▸ **DATASET RECORDS**
-------------------------

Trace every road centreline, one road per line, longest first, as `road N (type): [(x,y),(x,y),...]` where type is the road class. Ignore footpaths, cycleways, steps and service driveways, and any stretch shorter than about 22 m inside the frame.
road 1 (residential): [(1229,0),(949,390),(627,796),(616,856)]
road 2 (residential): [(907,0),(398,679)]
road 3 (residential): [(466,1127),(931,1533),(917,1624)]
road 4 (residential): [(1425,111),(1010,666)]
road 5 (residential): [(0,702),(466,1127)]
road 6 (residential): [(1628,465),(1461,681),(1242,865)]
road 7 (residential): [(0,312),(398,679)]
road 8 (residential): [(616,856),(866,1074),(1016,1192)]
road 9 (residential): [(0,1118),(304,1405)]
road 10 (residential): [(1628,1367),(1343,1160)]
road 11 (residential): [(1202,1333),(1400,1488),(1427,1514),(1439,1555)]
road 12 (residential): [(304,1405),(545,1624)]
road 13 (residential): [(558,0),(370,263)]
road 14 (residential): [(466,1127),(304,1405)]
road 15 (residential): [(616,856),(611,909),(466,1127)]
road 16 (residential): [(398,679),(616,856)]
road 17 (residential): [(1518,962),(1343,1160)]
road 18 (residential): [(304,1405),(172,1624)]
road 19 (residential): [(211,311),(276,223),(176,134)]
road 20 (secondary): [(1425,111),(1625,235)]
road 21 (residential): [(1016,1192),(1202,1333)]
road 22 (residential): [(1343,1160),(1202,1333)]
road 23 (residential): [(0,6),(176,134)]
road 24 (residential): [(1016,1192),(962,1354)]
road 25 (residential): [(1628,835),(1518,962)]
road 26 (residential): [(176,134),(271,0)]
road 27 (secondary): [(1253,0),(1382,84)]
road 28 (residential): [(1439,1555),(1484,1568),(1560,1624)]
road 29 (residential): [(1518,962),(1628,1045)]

-------------------------

Please be sure to repeat every entry exactly.

Trace every road centreline, one road per line, longest first, as `road N (type): [(x,y),(x,y),...]` where type is the road class. Ignore footpaths, cycleways, steps and service driveways, and any stretch shorter than about 22 m inside the frame.
road 1 (residential): [(1229,0),(949,390),(627,796),(616,856)]
road 2 (residential): [(907,0),(398,679)]
road 3 (residential): [(466,1127),(931,1533),(917,1624)]
road 4 (residential): [(1425,111),(1010,666)]
road 5 (residential): [(0,702),(466,1127)]
road 6 (residential): [(1628,465),(1461,681),(1242,865)]
road 7 (residential): [(0,312),(398,679)]
road 8 (residential): [(616,856),(866,1074),(1016,1192)]
road 9 (residential): [(0,1118),(304,1405)]
road 10 (residential): [(1628,1367),(1343,1160)]
road 11 (residential): [(1202,1333),(1400,1488),(1427,1514),(1439,1555)]
road 12 (residential): [(304,1405),(545,1624)]
road 13 (residential): [(558,0),(370,263)]
road 14 (residential): [(466,1127),(304,1405)]
road 15 (residential): [(616,856),(611,909),(466,1127)]
road 16 (residential): [(398,679),(616,856)]
road 17 (residential): [(1518,962),(1343,1160)]
road 18 (residential): [(304,1405),(172,1624)]
road 19 (residential): [(211,311),(276,223),(176,134)]
road 20 (secondary): [(1425,111),(1625,235)]
road 21 (residential): [(1016,1192),(1202,1333)]
road 22 (residential): [(1343,1160),(1202,1333)]
road 23 (residential): [(0,6),(176,134)]
road 24 (residential): [(1016,1192),(962,1354)]
road 25 (residential): [(1628,835),(1518,962)]
road 26 (residential): [(176,134),(271,0)]
road 27 (secondary): [(1253,0),(1382,84)]
road 28 (residential): [(1439,1555),(1484,1568),(1560,1624)]
road 29 (residential): [(1518,962),(1628,1045)]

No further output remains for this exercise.